__Problem details__: Write out the data word for word and omit every picture.

(Scene difference descriptions)
.....
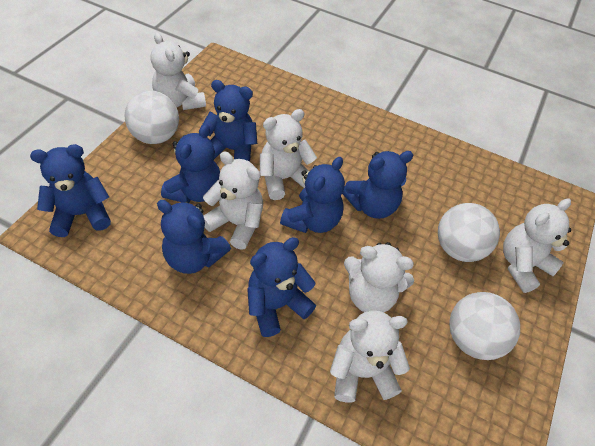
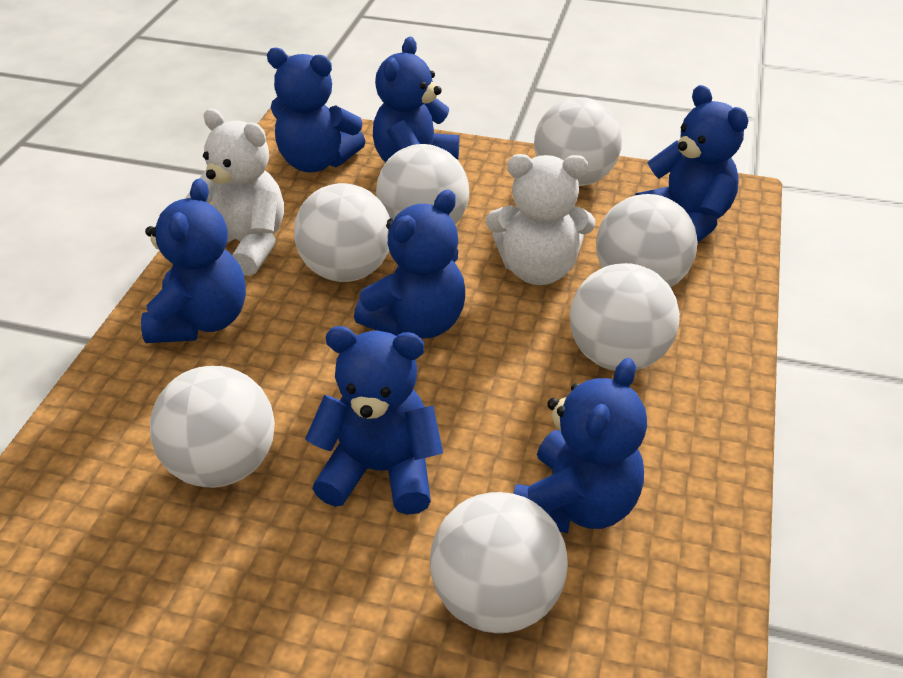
white ball: 3 -> 7
white teddy bear: 6 -> 2

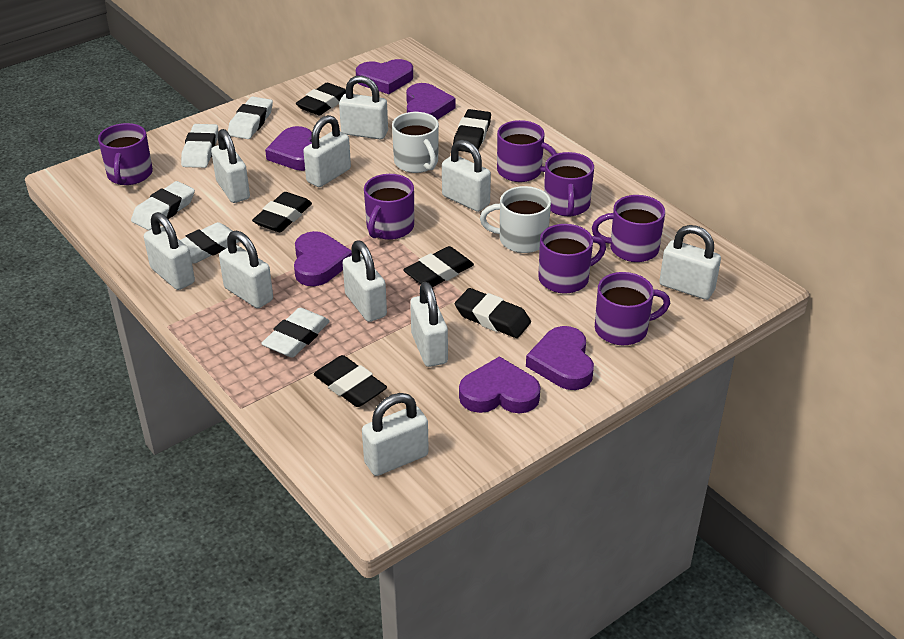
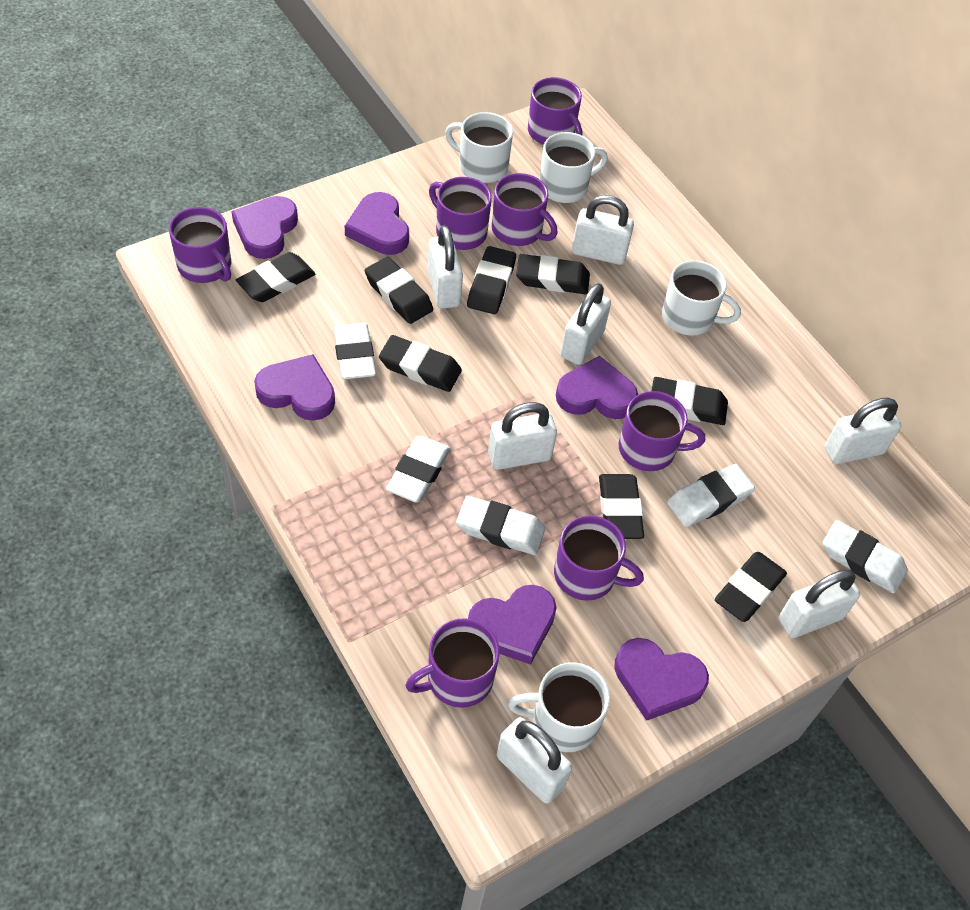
black eraser: 6 -> 8
white mug: 2 -> 4
white padlock: 10 -> 7

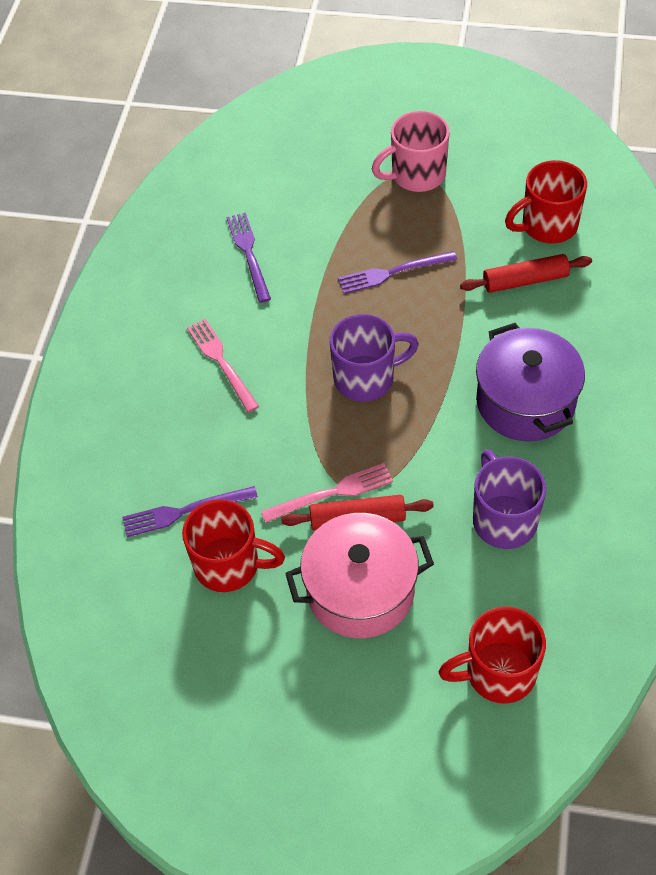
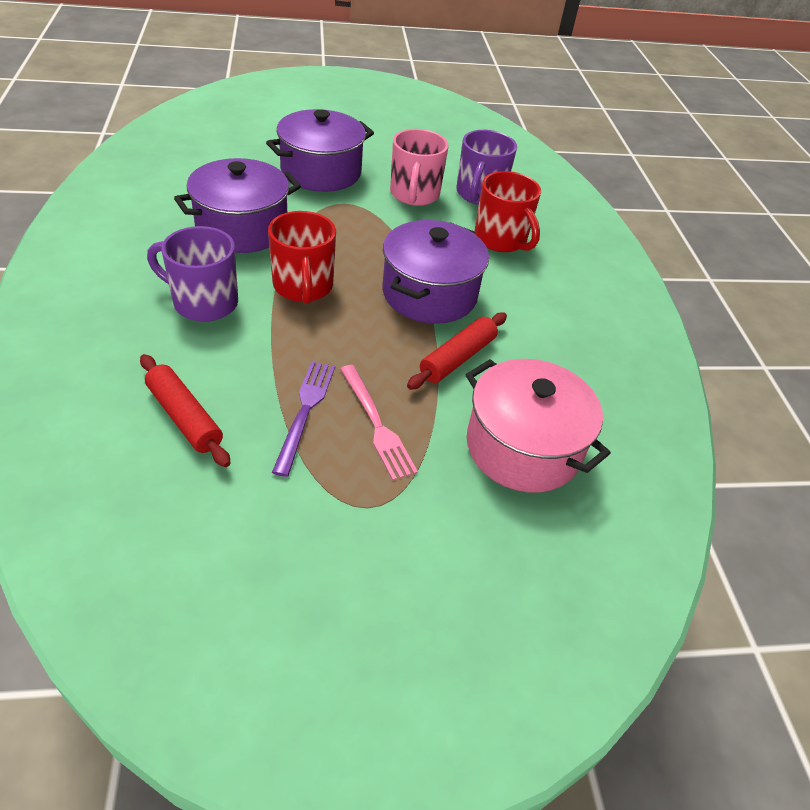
pink fork: 2 -> 1
purple fork: 3 -> 1
purple pot: 1 -> 3
red mug: 3 -> 2

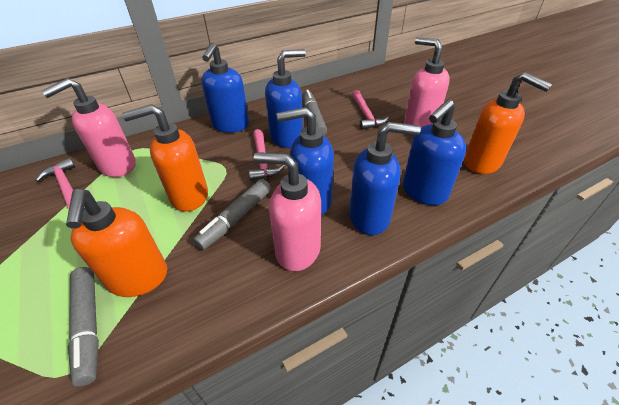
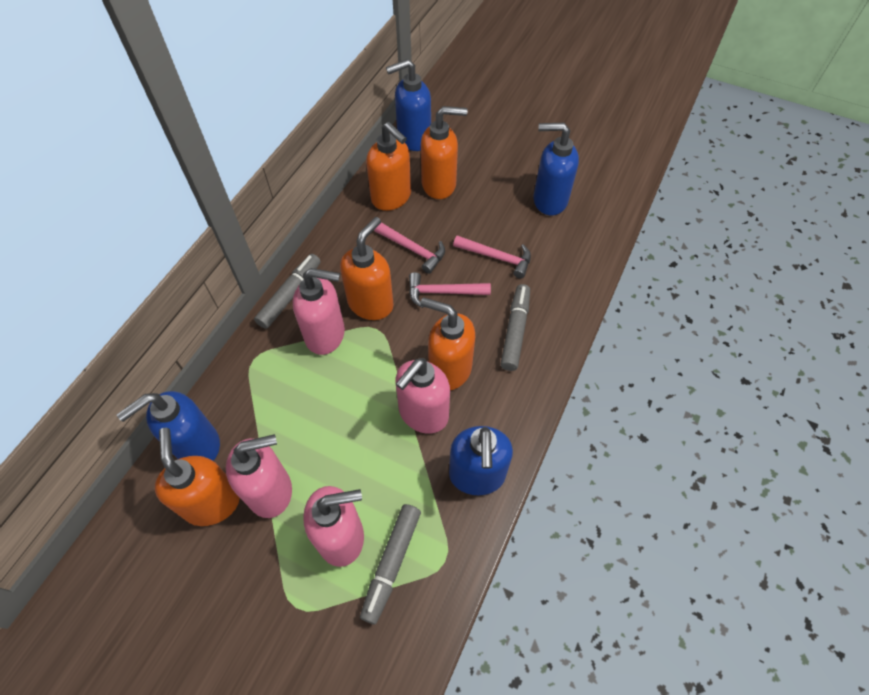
blue soap dispenser: 5 -> 4
orange soap dispenser: 3 -> 5
pink soap dispenser: 3 -> 4

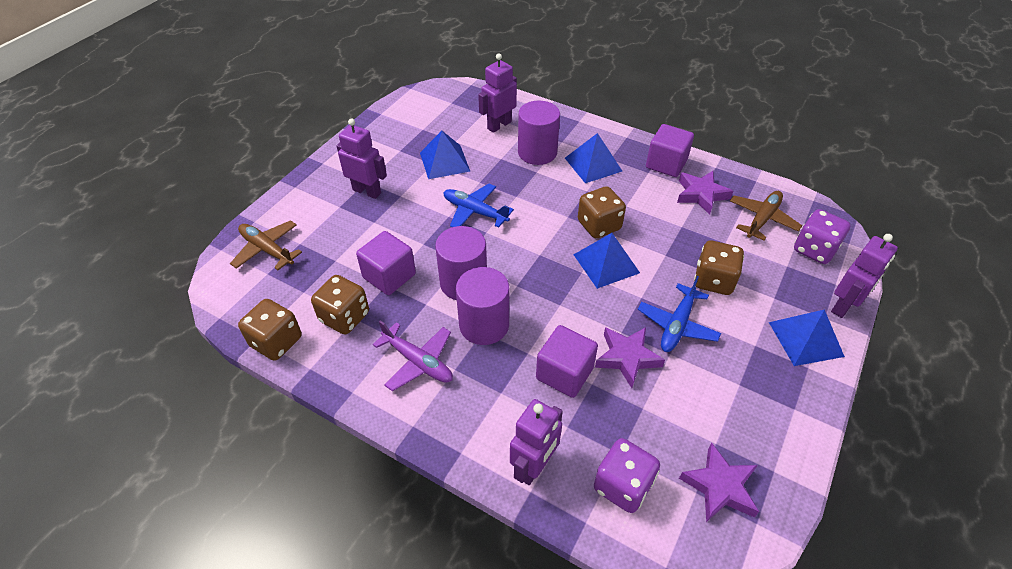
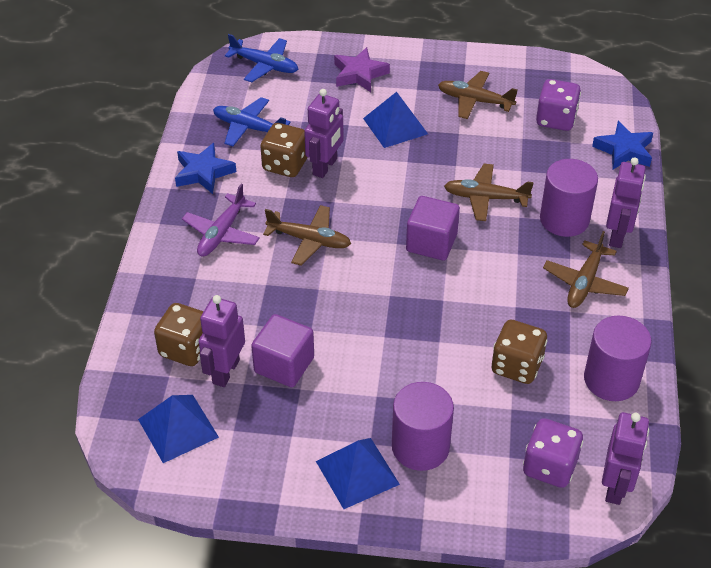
blue pyramid: 4 -> 3
blue star: 0 -> 2
brown dice: 4 -> 3
brown plane: 2 -> 4
purple cube: 3 -> 2
purple star: 3 -> 1

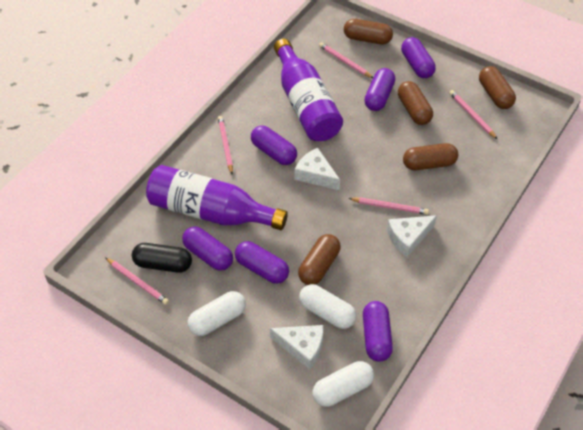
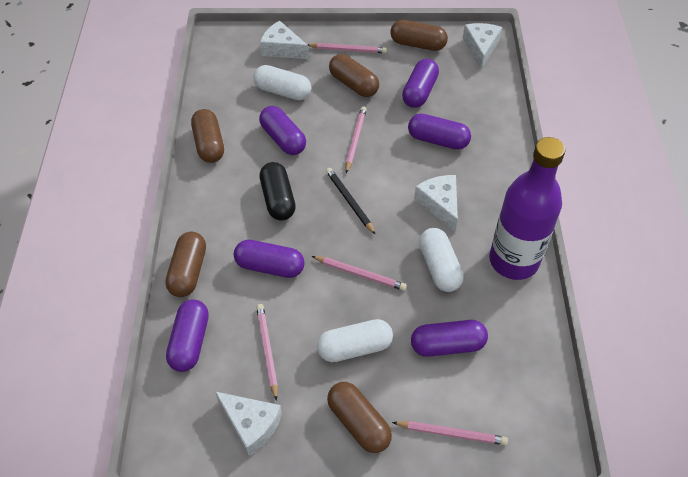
black pencil: 0 -> 1
purple bottle: 2 -> 1
white cheese: 3 -> 4

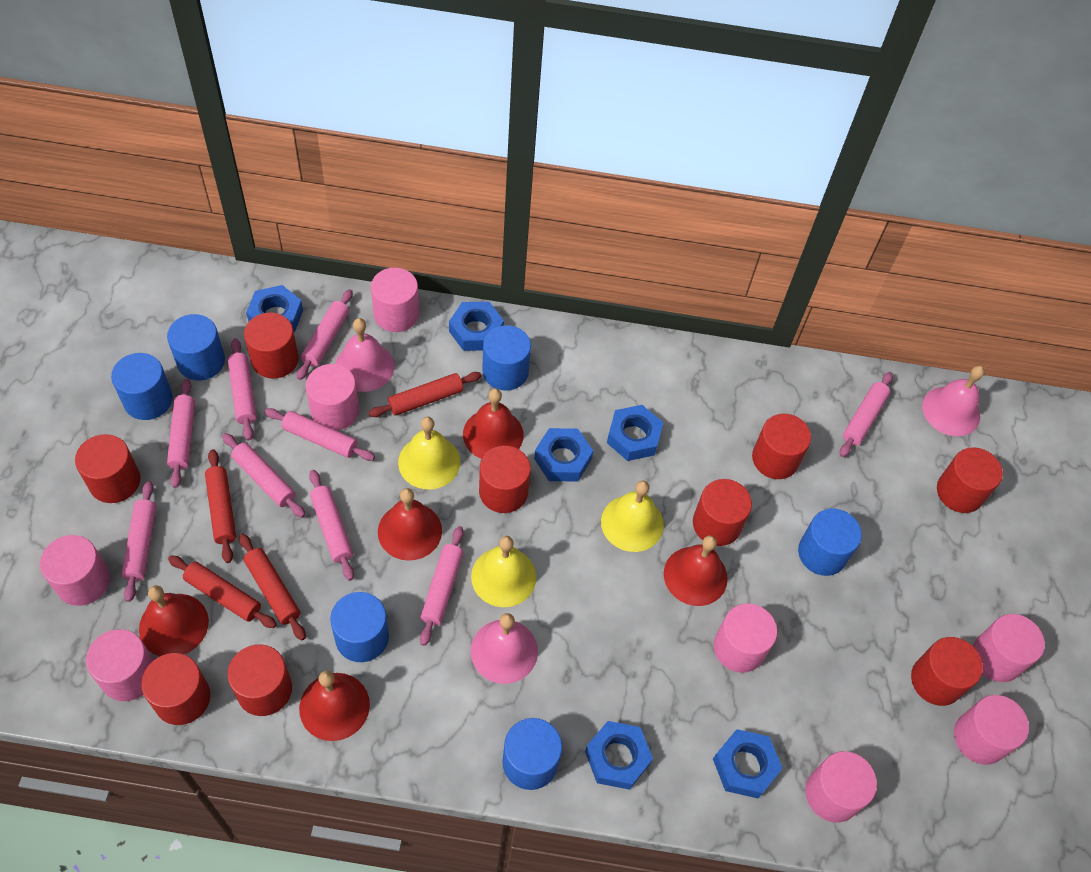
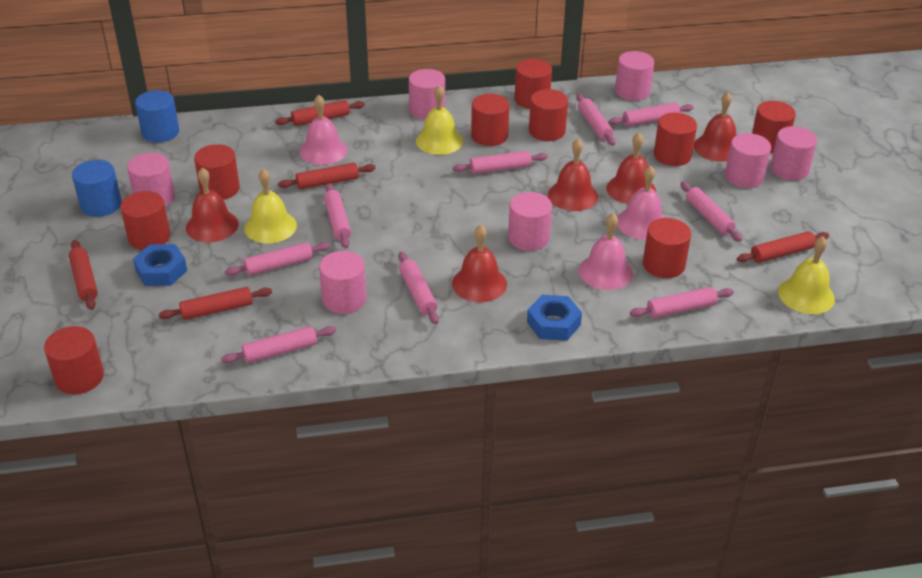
blue cylinder: 6 -> 2
blue nut: 6 -> 2
pink cylinder: 8 -> 7
red rolling pin: 4 -> 5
.....
__Answer space__:
white ball: 3 -> 7
white teddy bear: 6 -> 2

black eraser: 6 -> 8
white mug: 2 -> 4
white padlock: 10 -> 7

pink fork: 2 -> 1
purple fork: 3 -> 1
purple pot: 1 -> 3
red mug: 3 -> 2

blue soap dispenser: 5 -> 4
orange soap dispenser: 3 -> 5
pink soap dispenser: 3 -> 4

blue pyramid: 4 -> 3
blue star: 0 -> 2
brown dice: 4 -> 3
brown plane: 2 -> 4
purple cube: 3 -> 2
purple star: 3 -> 1

black pencil: 0 -> 1
purple bottle: 2 -> 1
white cheese: 3 -> 4

blue cylinder: 6 -> 2
blue nut: 6 -> 2
pink cylinder: 8 -> 7
red rolling pin: 4 -> 5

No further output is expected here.